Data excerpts
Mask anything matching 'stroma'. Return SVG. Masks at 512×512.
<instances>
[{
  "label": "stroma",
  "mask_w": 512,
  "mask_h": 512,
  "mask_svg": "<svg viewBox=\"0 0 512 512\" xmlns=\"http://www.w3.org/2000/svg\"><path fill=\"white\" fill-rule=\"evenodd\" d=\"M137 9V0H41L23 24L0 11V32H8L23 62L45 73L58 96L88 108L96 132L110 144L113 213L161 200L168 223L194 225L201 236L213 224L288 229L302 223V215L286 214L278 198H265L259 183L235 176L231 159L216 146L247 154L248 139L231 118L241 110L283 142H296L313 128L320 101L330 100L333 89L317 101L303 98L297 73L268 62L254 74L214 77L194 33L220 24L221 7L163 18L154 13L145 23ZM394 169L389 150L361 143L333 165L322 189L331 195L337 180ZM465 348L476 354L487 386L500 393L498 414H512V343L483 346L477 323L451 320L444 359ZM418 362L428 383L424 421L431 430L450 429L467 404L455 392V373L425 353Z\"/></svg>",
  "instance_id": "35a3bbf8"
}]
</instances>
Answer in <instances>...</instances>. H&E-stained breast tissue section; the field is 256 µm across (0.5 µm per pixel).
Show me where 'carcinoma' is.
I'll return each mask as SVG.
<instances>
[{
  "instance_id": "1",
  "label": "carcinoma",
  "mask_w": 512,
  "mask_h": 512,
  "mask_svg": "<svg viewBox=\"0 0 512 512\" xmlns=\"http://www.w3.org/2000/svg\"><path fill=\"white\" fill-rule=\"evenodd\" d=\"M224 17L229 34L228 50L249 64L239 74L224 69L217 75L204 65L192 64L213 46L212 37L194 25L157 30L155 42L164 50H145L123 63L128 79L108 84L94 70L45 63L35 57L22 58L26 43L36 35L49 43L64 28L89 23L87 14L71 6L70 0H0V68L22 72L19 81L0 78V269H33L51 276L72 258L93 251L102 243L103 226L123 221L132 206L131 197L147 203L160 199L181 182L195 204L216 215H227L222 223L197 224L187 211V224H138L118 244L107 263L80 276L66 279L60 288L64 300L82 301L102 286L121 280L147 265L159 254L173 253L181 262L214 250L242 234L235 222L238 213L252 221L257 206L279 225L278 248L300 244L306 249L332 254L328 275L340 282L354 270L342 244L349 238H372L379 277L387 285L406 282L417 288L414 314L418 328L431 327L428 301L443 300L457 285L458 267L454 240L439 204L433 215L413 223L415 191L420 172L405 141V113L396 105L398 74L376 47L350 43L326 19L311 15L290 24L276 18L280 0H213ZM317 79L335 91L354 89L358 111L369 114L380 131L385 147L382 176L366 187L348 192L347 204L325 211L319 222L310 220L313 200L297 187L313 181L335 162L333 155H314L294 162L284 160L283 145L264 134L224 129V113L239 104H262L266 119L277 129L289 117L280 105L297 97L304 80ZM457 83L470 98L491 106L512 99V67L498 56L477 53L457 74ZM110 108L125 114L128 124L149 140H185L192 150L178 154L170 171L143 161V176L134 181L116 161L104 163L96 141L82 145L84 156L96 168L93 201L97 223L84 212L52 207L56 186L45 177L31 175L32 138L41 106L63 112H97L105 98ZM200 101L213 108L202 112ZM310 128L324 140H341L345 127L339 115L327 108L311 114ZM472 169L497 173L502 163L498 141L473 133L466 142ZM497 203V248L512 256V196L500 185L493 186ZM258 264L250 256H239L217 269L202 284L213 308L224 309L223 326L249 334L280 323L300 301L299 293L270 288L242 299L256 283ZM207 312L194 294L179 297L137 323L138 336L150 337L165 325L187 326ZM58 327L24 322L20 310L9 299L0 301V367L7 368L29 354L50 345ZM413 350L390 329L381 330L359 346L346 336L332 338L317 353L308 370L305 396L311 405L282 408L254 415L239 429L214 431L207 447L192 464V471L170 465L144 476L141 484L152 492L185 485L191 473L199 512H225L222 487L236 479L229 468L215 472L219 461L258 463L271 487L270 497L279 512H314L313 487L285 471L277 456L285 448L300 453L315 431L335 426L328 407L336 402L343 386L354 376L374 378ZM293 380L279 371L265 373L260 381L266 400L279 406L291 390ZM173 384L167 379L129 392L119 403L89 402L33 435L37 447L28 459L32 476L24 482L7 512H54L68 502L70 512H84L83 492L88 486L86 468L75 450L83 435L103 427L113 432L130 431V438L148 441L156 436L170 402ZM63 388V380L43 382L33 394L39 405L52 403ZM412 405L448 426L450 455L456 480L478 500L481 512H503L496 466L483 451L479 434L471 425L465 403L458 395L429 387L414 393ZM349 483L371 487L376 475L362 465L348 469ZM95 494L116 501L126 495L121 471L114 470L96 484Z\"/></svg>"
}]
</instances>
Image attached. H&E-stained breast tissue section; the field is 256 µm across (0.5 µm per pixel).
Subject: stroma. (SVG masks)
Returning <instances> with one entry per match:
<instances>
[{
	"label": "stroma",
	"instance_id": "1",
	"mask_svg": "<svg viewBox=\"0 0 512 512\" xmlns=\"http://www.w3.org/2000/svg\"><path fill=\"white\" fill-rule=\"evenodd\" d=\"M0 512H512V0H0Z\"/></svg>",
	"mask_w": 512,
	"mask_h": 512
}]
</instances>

---

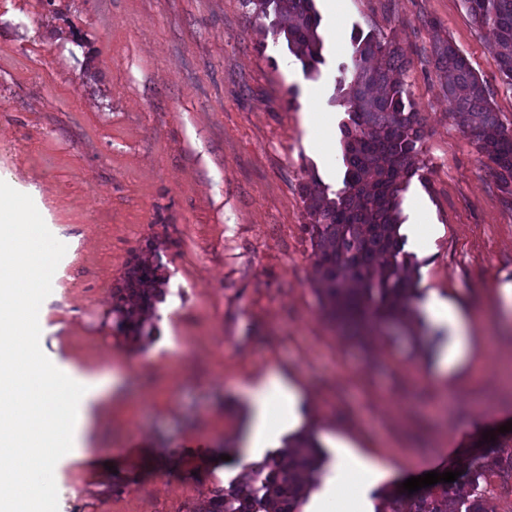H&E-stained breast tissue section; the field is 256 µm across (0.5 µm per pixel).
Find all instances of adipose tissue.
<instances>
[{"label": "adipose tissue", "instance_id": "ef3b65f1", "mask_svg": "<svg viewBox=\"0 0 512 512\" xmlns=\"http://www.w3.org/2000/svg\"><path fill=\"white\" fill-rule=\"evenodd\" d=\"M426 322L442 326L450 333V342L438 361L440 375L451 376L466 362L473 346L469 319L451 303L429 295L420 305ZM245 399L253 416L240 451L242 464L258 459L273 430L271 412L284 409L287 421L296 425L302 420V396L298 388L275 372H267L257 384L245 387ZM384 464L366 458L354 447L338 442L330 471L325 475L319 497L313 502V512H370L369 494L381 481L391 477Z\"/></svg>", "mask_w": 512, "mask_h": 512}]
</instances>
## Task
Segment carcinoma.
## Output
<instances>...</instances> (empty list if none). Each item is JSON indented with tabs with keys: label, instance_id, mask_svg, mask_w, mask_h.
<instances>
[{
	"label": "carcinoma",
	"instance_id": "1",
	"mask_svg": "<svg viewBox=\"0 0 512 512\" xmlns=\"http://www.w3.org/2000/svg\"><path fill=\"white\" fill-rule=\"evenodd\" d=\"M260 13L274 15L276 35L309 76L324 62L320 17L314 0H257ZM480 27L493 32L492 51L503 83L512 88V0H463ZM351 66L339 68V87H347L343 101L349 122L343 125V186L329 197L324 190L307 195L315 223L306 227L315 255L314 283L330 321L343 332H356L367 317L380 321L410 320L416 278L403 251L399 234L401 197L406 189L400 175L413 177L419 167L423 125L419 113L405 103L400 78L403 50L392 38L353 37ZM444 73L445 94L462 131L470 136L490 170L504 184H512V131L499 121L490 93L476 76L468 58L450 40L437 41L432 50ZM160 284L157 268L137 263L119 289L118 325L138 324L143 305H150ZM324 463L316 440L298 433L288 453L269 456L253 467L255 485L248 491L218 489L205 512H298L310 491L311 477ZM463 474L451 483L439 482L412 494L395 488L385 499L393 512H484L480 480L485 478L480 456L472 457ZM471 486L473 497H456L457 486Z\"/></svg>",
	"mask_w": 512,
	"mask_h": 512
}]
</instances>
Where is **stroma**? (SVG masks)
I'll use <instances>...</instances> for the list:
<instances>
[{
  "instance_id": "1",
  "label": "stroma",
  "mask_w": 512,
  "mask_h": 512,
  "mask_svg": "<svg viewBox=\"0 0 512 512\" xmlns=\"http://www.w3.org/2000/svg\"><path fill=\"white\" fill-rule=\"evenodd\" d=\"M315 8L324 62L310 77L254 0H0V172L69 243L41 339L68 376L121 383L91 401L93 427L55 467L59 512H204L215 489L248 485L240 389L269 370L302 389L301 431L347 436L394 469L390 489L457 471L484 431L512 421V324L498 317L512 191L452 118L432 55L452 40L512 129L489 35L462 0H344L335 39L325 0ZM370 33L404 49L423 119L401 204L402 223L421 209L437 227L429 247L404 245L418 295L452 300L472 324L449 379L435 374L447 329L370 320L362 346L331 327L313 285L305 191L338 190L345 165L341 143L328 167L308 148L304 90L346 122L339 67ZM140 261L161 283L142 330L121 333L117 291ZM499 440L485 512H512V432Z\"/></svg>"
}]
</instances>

■ What is required
Where a line in the entries holds "label", copy that line.

■ Finished answer
  "label": "stroma",
  "label": "carcinoma",
	"label": "stroma",
[{"label": "adipose tissue", "instance_id": "ef3b65f1", "mask_svg": "<svg viewBox=\"0 0 512 512\" xmlns=\"http://www.w3.org/2000/svg\"><path fill=\"white\" fill-rule=\"evenodd\" d=\"M426 322L442 326L450 333V342L438 361L440 375L451 376L466 362L473 346L469 319L451 303L429 295L420 305ZM245 399L253 416L240 451L242 464L258 459L273 430L271 412L284 409L287 421L296 425L302 420V396L298 388L275 372H267L257 384L245 387ZM384 464L366 458L354 447L338 442L330 471L325 475L319 497L313 502V512H370L369 494L381 481L391 477Z\"/></svg>", "mask_w": 512, "mask_h": 512}]
<instances>...</instances> (empty list if none). Each item is JSON indented with tabs with keys: label, instance_id, mask_svg, mask_w, mask_h.
	"label": "carcinoma",
  "label": "stroma",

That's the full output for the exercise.